** What to produce **
Give the listing back in full, exactly as written, with the pictures removed.

** Dataset extract **
((
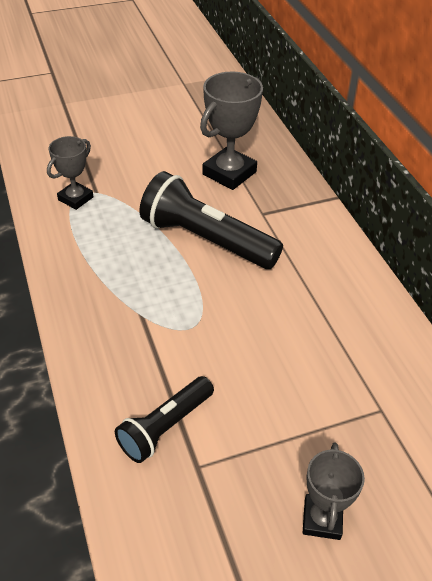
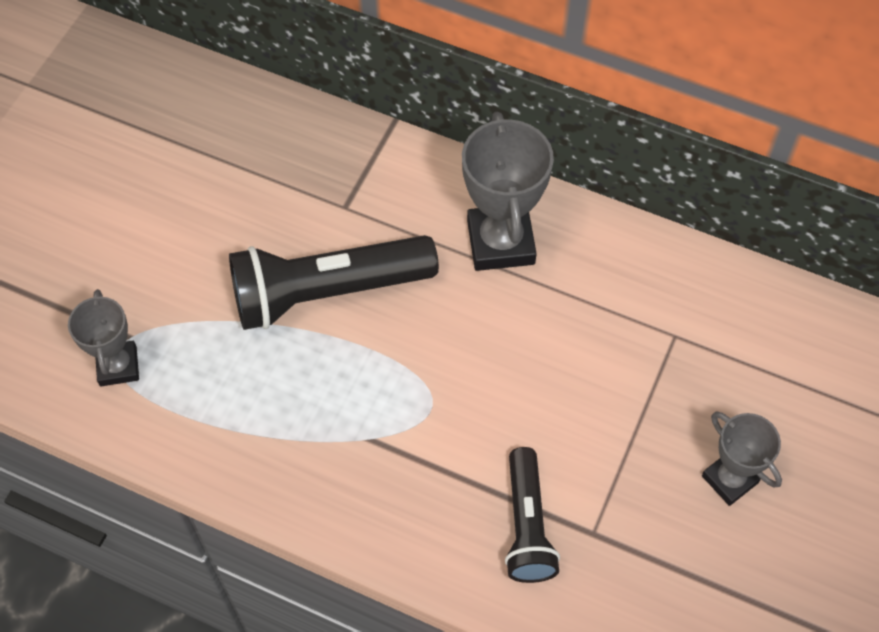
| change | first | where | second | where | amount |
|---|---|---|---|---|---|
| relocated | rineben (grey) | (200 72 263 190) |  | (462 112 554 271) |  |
))
** Task response **
| change | first | where | second | where | amount |
|---|---|---|---|---|---|
| relocated | rineben (grey) | (200 72 263 190) |  | (462 112 554 271) |  |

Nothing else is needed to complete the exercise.